-- PROBLEM --
An exact copy of the listing below is required.

__________

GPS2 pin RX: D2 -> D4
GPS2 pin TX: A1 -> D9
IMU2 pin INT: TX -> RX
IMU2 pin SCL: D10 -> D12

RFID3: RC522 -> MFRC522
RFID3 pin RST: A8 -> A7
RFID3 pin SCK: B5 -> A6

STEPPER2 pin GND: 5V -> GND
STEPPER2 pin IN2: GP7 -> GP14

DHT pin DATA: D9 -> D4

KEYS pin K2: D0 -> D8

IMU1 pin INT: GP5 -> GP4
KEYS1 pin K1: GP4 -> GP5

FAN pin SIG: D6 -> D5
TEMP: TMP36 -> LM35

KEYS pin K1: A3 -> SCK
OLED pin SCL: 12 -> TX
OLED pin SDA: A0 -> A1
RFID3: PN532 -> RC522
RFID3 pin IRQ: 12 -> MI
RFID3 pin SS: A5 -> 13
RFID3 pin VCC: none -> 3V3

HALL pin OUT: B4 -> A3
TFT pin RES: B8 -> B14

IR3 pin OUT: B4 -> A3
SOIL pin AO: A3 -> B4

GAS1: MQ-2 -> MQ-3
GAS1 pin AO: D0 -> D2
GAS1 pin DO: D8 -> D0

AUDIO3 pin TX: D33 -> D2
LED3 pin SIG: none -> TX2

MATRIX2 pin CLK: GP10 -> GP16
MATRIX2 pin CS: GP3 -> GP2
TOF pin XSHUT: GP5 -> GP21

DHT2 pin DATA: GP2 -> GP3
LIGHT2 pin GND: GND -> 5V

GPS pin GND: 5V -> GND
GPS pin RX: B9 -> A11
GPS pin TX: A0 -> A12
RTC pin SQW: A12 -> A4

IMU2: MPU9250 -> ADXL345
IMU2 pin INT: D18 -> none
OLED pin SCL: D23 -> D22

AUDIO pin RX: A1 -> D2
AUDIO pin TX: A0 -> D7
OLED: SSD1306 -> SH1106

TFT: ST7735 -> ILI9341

__________

-- OUTPUT OF THE EXERCISE --
GPS2 pin RX: D2 -> D4
GPS2 pin TX: A1 -> D9
IMU2 pin INT: TX -> RX
IMU2 pin SCL: D10 -> D12

RFID3: RC522 -> MFRC522
RFID3 pin RST: A8 -> A7
RFID3 pin SCK: B5 -> A6

STEPPER2 pin GND: 5V -> GND
STEPPER2 pin IN2: GP7 -> GP14

DHT pin DATA: D9 -> D4

KEYS pin K2: D0 -> D8

IMU1 pin INT: GP5 -> GP4
KEYS1 pin K1: GP4 -> GP5

FAN pin SIG: D6 -> D5
TEMP: TMP36 -> LM35

KEYS pin K1: A3 -> SCK
OLED pin SCL: 12 -> TX
OLED pin SDA: A0 -> A1
RFID3: PN532 -> RC522
RFID3 pin IRQ: 12 -> MI
RFID3 pin SS: A5 -> 13
RFID3 pin VCC: none -> 3V3

HALL pin OUT: B4 -> A3
TFT pin RES: B8 -> B14

IR3 pin OUT: B4 -> A3
SOIL pin AO: A3 -> B4

GAS1: MQ-2 -> MQ-3
GAS1 pin AO: D0 -> D2
GAS1 pin DO: D8 -> D0

AUDIO3 pin TX: D33 -> D2
LED3 pin SIG: none -> TX2

MATRIX2 pin CLK: GP10 -> GP16
MATRIX2 pin CS: GP3 -> GP2
TOF pin XSHUT: GP5 -> GP21

DHT2 pin DATA: GP2 -> GP3
LIGHT2 pin GND: GND -> 5V

GPS pin GND: 5V -> GND
GPS pin RX: B9 -> A11
GPS pin TX: A0 -> A12
RTC pin SQW: A12 -> A4

IMU2: MPU9250 -> ADXL345
IMU2 pin INT: D18 -> none
OLED pin SCL: D23 -> D22

AUDIO pin RX: A1 -> D2
AUDIO pin TX: A0 -> D7
OLED: SSD1306 -> SH1106

TFT: ST7735 -> ILI9341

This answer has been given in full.